[Collected data entries]
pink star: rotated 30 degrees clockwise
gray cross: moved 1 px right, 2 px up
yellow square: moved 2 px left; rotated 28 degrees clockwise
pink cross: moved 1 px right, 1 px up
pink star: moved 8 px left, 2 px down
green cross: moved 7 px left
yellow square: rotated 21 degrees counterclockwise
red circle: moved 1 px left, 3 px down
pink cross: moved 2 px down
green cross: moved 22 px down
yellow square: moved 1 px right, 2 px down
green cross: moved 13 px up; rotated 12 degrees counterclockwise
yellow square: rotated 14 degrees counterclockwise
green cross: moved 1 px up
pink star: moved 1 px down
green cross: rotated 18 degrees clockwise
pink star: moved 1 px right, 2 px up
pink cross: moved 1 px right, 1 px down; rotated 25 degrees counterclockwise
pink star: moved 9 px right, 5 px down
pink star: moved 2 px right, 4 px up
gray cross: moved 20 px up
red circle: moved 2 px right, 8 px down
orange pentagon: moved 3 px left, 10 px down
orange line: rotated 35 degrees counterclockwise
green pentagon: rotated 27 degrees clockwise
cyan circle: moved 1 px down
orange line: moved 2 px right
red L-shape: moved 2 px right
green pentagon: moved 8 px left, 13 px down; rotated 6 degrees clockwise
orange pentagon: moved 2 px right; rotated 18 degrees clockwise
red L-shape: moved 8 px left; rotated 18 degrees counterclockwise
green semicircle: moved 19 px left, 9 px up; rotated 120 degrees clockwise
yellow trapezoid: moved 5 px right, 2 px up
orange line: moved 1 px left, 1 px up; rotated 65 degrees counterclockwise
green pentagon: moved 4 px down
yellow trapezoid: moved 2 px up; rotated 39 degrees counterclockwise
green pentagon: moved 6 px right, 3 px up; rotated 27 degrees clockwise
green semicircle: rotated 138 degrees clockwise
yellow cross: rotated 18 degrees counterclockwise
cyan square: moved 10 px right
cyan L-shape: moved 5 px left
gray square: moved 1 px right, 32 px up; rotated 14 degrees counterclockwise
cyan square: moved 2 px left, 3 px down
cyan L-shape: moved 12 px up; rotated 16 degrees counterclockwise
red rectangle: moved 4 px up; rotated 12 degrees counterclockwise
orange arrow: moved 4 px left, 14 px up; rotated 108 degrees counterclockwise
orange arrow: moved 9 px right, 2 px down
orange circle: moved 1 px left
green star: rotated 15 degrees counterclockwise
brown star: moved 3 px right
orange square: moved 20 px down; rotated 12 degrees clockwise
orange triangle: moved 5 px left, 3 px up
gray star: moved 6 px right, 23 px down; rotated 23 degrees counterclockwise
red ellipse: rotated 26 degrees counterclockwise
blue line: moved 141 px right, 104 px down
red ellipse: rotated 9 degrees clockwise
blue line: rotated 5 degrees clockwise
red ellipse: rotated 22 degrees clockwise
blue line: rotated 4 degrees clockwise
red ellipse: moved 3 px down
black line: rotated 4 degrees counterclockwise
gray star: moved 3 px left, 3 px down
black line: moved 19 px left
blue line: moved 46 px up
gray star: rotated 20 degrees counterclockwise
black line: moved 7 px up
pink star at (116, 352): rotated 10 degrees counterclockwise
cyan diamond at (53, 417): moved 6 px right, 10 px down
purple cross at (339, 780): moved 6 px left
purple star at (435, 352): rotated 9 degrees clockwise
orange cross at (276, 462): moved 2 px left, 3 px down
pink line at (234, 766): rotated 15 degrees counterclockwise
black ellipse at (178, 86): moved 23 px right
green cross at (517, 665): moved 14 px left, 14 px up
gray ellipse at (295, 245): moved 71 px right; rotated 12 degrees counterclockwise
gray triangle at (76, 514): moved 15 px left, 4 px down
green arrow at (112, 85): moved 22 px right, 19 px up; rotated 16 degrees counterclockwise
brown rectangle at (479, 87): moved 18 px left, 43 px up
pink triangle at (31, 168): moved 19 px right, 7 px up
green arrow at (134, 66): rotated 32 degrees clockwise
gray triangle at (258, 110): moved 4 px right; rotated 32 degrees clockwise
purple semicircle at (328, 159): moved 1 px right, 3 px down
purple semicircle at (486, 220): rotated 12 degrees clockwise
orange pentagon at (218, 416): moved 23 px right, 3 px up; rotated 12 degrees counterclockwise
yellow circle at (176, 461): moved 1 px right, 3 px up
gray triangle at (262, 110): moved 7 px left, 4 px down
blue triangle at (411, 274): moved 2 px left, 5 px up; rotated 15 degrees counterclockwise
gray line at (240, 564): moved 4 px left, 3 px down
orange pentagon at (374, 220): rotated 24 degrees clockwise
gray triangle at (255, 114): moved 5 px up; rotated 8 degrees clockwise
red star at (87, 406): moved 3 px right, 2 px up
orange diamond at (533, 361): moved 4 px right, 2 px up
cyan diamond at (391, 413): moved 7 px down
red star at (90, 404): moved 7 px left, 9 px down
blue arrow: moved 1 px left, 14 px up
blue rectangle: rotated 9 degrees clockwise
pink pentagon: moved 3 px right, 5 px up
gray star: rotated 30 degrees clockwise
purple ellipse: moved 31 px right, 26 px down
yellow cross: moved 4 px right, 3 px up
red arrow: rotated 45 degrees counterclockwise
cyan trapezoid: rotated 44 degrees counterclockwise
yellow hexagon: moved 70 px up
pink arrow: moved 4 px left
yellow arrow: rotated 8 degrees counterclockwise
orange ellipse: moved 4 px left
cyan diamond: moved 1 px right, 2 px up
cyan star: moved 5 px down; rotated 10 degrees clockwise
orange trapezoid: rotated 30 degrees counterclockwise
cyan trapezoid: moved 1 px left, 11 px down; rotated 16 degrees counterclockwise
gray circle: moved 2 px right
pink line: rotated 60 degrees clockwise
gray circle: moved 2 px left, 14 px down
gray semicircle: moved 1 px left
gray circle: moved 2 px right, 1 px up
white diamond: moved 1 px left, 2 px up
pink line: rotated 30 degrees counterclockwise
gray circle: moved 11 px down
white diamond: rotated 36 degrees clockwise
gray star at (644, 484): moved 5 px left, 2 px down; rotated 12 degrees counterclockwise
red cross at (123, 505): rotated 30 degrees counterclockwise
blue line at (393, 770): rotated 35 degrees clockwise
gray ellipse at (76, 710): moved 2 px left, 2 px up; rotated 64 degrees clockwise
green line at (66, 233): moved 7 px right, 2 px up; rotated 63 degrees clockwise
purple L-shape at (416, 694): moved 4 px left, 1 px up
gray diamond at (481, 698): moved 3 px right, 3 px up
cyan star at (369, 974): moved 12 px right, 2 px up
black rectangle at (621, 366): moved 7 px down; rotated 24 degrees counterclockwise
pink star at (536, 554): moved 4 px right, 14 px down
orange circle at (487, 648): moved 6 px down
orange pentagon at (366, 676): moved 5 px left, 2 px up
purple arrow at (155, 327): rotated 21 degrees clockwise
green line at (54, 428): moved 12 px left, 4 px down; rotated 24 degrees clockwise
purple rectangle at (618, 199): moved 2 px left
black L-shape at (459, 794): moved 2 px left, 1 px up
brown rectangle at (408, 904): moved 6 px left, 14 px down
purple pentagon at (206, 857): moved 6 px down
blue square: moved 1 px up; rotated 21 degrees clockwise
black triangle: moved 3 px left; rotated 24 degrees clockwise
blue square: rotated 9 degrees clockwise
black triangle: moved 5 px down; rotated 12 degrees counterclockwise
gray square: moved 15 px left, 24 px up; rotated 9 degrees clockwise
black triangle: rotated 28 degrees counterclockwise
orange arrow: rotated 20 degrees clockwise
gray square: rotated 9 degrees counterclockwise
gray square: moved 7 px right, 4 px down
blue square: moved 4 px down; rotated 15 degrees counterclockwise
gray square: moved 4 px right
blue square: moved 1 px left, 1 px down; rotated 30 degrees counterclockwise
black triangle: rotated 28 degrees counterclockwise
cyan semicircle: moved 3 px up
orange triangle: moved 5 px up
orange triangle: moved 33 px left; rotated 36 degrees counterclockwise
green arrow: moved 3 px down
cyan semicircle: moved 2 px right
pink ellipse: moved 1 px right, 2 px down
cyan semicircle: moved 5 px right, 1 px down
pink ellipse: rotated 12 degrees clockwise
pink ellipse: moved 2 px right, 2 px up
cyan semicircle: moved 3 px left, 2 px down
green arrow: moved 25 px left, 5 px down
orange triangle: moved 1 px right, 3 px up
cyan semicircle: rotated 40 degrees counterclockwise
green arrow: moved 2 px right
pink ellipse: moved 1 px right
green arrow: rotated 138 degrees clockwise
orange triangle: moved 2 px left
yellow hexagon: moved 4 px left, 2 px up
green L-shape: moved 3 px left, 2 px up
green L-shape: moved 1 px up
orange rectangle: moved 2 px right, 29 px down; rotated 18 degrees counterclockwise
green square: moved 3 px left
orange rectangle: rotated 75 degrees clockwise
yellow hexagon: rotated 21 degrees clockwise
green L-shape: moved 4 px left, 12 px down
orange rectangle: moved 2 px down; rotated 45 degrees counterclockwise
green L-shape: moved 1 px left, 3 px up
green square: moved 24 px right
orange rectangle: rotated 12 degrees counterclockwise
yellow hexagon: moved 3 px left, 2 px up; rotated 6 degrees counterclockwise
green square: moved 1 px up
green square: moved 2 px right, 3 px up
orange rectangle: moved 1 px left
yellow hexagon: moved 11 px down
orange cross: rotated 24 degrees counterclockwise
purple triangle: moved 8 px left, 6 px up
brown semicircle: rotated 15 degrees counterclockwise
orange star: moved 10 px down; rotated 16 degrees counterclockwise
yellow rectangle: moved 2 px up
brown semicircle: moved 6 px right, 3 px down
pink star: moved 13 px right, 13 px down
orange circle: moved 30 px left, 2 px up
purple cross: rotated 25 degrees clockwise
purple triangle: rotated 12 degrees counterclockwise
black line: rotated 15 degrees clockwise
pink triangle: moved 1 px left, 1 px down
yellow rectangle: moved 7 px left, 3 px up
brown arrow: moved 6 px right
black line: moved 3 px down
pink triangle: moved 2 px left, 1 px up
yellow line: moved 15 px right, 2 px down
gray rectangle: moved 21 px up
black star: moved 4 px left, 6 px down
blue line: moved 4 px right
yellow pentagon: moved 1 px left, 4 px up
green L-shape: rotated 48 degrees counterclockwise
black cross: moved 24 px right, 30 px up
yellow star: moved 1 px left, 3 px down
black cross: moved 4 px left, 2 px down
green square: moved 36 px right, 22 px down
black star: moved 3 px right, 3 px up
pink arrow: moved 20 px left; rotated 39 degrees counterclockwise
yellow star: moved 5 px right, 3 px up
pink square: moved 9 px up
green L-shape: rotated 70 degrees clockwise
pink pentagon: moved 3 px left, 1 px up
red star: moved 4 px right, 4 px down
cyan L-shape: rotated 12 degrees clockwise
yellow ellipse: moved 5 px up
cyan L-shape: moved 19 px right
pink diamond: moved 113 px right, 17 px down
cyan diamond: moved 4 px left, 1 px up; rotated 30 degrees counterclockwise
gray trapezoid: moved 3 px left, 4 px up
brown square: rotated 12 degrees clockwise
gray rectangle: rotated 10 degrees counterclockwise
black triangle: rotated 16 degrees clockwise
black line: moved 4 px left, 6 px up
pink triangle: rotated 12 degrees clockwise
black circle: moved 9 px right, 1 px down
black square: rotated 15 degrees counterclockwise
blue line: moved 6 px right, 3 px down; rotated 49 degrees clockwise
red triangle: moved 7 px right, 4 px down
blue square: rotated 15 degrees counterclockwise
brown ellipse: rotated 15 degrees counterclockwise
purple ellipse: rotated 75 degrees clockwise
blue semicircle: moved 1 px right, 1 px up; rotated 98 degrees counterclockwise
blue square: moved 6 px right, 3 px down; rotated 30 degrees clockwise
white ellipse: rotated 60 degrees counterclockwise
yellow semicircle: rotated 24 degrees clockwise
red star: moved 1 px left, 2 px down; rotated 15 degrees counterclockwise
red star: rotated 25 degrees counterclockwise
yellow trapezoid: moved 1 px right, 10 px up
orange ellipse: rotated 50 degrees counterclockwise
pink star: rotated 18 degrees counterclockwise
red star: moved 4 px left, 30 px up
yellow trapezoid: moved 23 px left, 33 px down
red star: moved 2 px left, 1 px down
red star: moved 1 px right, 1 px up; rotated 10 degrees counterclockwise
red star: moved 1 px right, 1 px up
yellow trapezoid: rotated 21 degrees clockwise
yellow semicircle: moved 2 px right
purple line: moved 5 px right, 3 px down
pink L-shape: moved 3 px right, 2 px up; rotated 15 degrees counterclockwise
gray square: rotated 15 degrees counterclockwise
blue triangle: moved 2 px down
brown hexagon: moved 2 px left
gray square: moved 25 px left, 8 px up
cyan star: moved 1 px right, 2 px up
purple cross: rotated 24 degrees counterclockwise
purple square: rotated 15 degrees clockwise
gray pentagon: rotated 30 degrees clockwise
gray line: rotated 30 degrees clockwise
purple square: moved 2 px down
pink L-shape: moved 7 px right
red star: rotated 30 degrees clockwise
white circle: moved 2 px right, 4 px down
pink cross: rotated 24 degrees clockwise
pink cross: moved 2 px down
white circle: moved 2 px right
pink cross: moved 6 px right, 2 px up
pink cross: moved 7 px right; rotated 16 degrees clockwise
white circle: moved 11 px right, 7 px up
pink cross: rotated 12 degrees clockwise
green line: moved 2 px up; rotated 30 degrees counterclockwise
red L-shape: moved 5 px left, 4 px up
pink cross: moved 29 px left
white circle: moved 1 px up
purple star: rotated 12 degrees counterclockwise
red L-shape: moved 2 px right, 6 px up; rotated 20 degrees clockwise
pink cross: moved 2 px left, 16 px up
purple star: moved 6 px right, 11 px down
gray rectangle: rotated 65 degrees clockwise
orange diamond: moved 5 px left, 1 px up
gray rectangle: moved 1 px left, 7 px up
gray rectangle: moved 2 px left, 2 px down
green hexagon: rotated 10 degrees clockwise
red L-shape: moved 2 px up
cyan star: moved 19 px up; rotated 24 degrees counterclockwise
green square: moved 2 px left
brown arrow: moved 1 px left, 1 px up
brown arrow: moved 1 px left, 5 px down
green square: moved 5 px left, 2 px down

INSTRUCTION ->
Locate every line in the items above that contains the word "trapezoid" and copy each one out. Case counts.

ANSWER TO THE EXERCISE ->
yellow trapezoid: moved 5 px right, 2 px up
yellow trapezoid: moved 2 px up; rotated 39 degrees counterclockwise
cyan trapezoid: rotated 44 degrees counterclockwise
orange trapezoid: rotated 30 degrees counterclockwise
cyan trapezoid: moved 1 px left, 11 px down; rotated 16 degrees counterclockwise
gray trapezoid: moved 3 px left, 4 px up
yellow trapezoid: moved 1 px right, 10 px up
yellow trapezoid: moved 23 px left, 33 px down
yellow trapezoid: rotated 21 degrees clockwise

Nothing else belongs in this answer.